Before-and-after coordinate records

- Opening Delimiter -

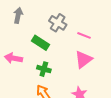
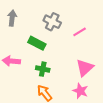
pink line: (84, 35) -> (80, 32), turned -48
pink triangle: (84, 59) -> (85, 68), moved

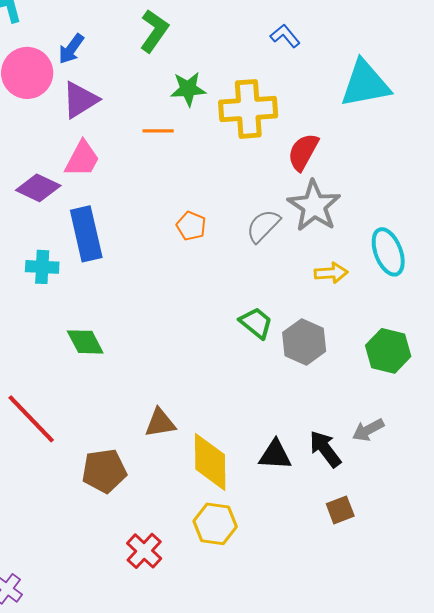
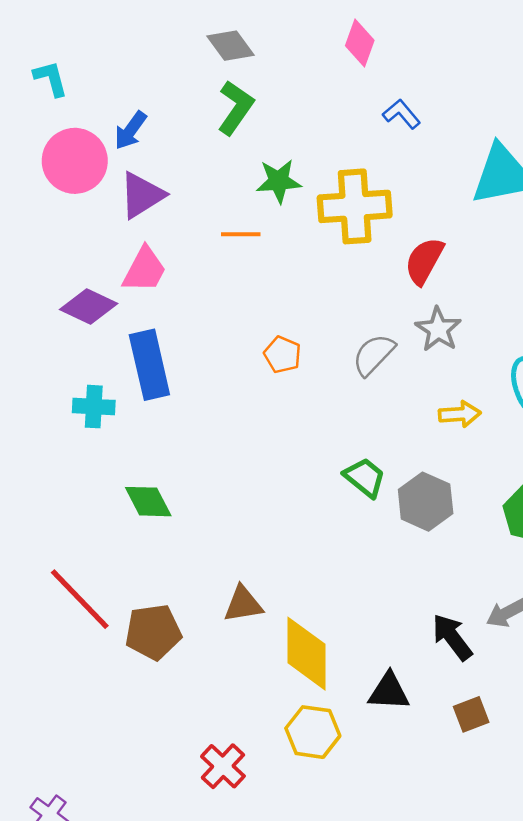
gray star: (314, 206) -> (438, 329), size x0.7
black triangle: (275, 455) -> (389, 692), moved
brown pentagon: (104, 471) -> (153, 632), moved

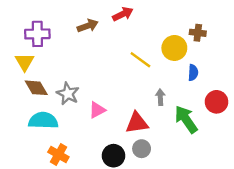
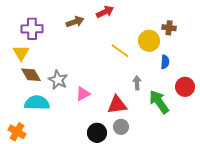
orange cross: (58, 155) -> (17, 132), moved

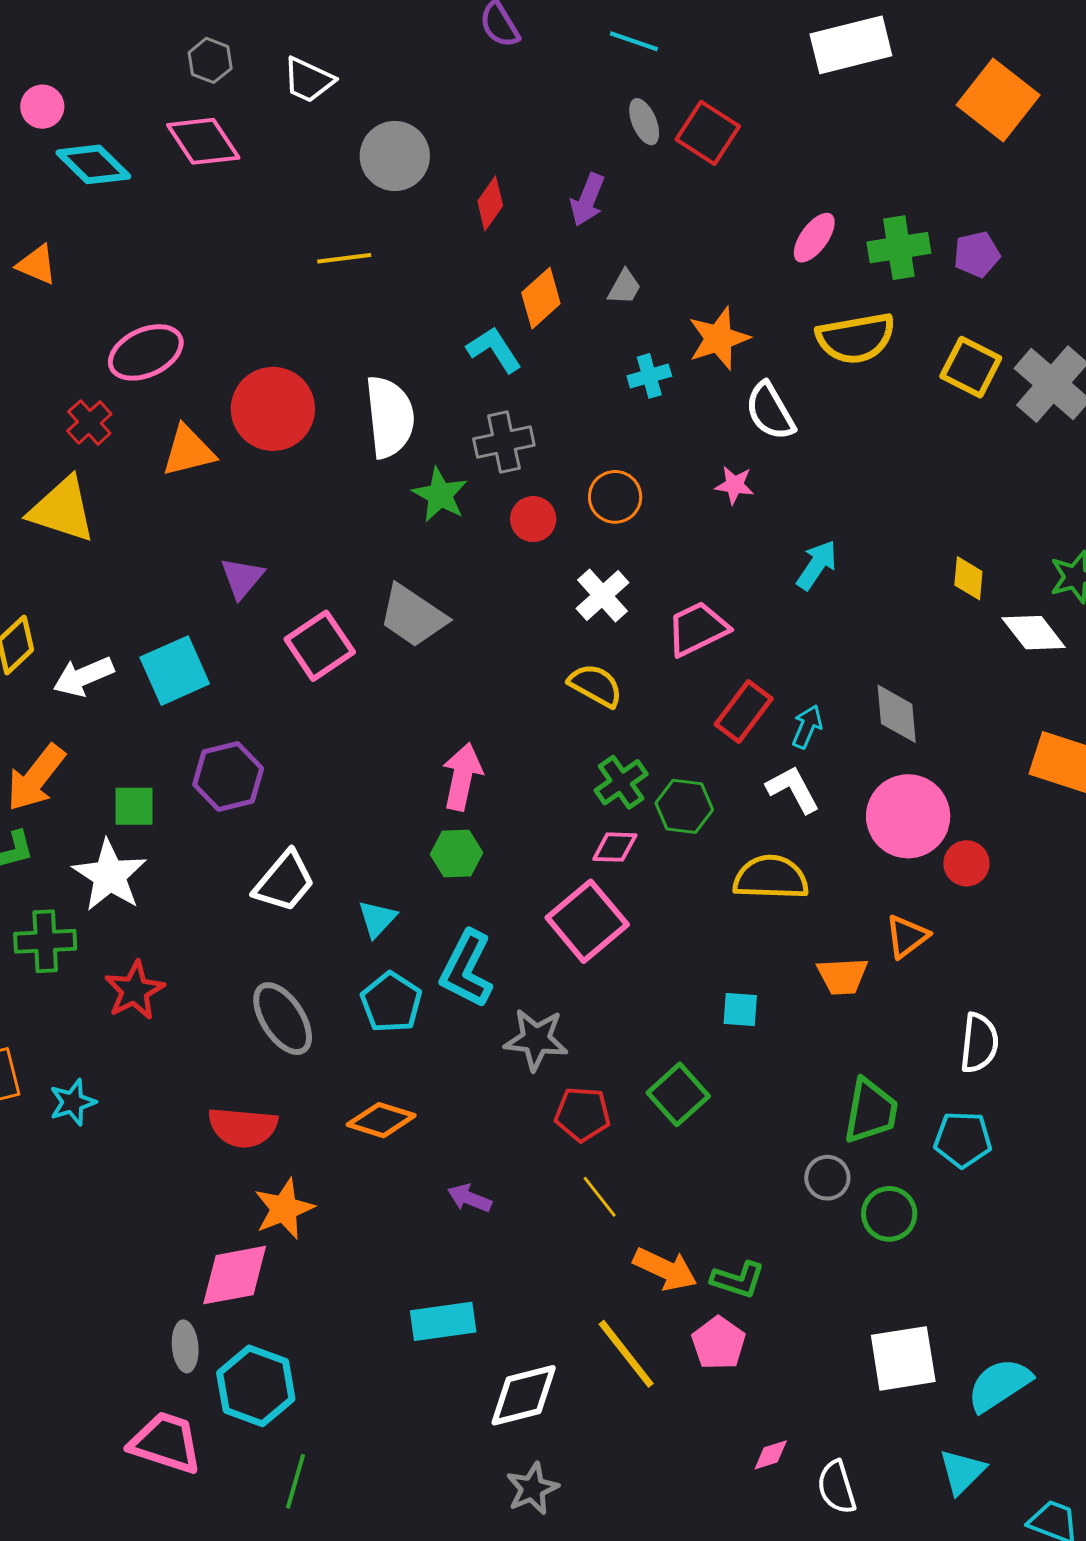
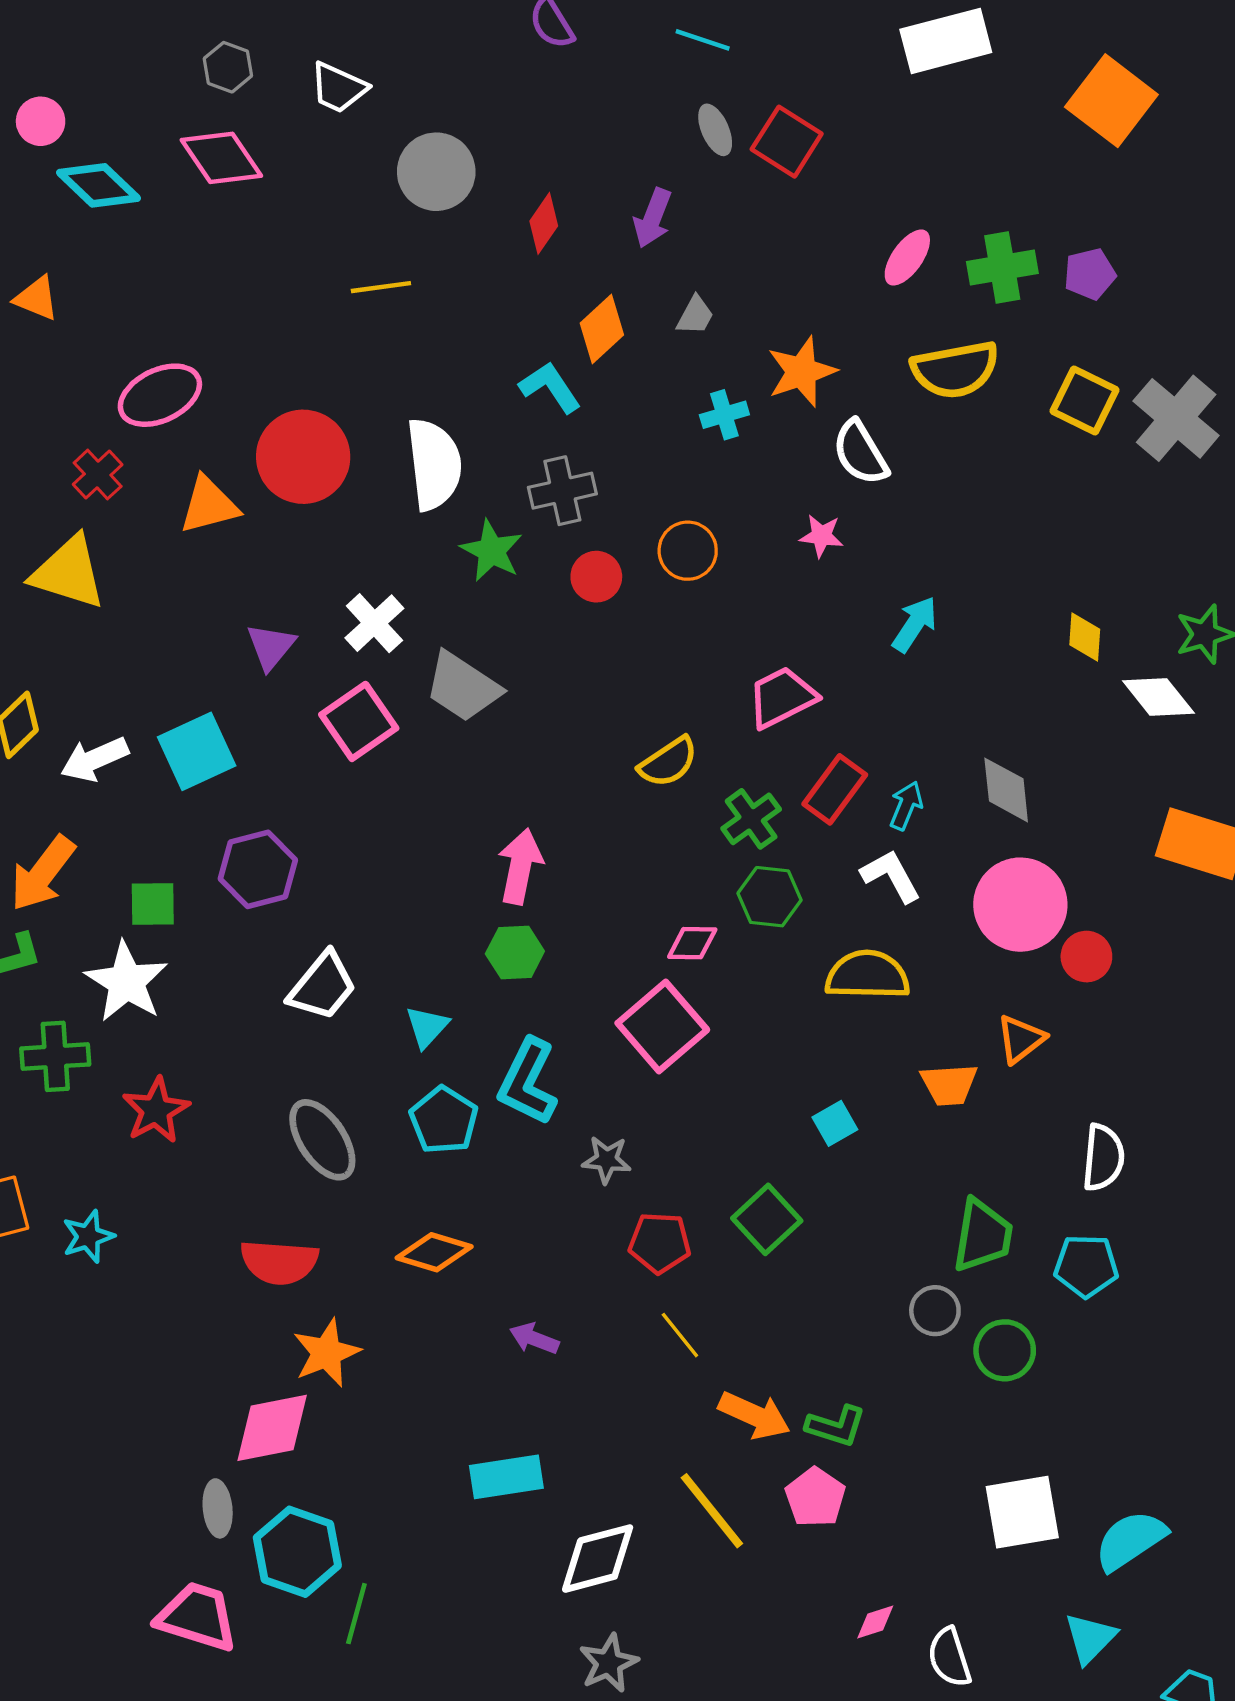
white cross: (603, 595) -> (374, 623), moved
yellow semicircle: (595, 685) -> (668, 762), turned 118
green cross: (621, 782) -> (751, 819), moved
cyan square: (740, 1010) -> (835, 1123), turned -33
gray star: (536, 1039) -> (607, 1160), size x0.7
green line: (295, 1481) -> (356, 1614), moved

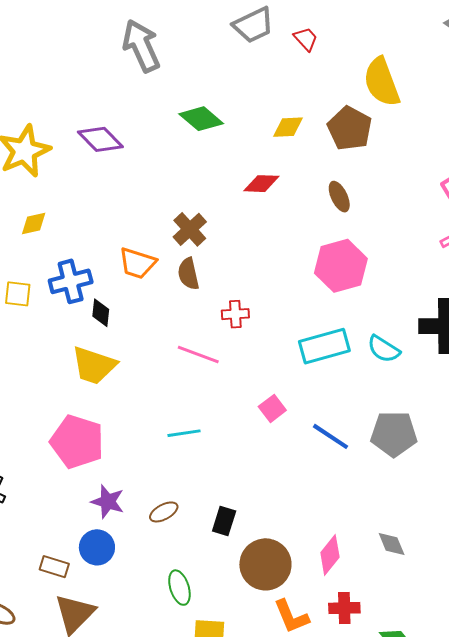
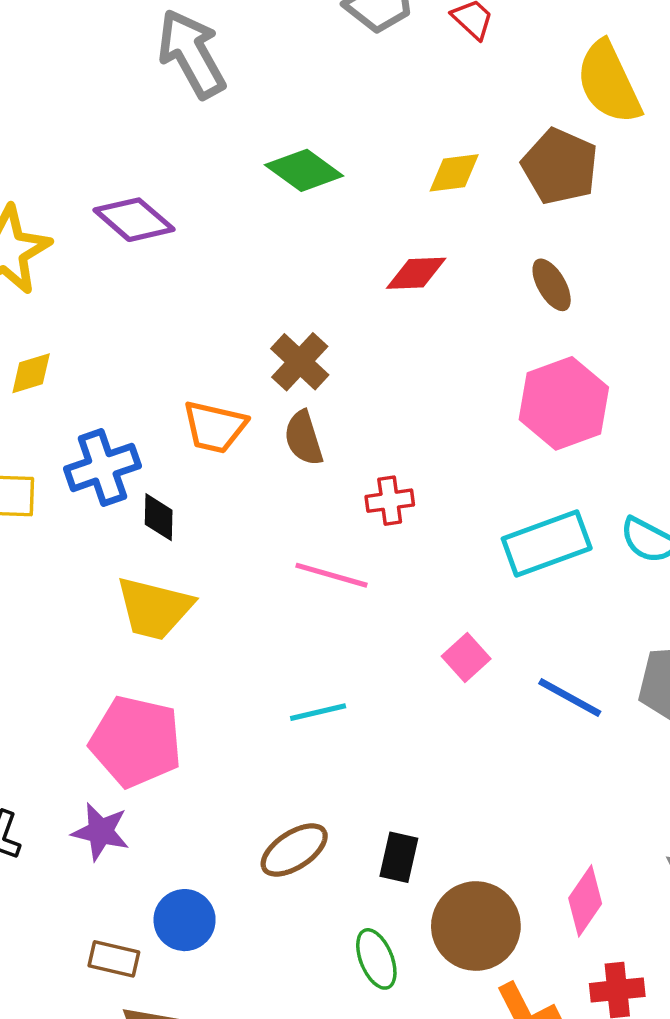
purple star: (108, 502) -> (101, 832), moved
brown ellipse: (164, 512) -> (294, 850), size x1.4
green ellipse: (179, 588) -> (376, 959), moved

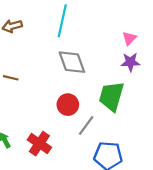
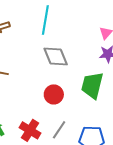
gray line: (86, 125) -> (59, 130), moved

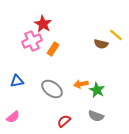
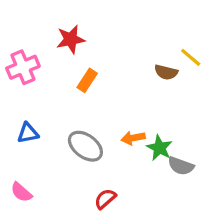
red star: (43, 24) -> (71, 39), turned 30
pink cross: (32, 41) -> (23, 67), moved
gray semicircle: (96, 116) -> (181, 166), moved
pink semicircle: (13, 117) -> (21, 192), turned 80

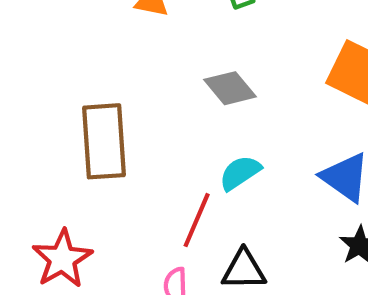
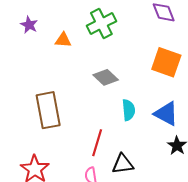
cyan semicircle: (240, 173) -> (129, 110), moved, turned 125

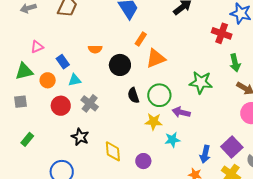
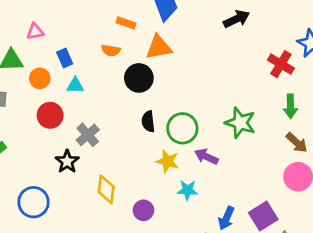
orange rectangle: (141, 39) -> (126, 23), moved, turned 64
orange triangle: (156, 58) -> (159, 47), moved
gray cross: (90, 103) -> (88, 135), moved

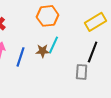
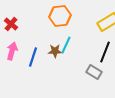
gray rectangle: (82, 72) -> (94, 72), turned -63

- Closing Delimiter -

WHAT TO DO: Which lines above hold the string "turned"? Show each of them.

PROBLEM SOLUTION:
pink line: (84, 35) -> (80, 32), turned -48
yellow semicircle: (595, 685) -> (668, 762), turned 118
cyan square: (740, 1010) -> (835, 1123), turned -33
red star: (43, 24) -> (71, 39), turned 30
pink semicircle: (13, 117) -> (21, 192), turned 80
cyan semicircle: (240, 173) -> (129, 110), moved, turned 125
orange rectangle: (141, 39) -> (126, 23), moved, turned 64
gray rectangle: (82, 72) -> (94, 72), turned -63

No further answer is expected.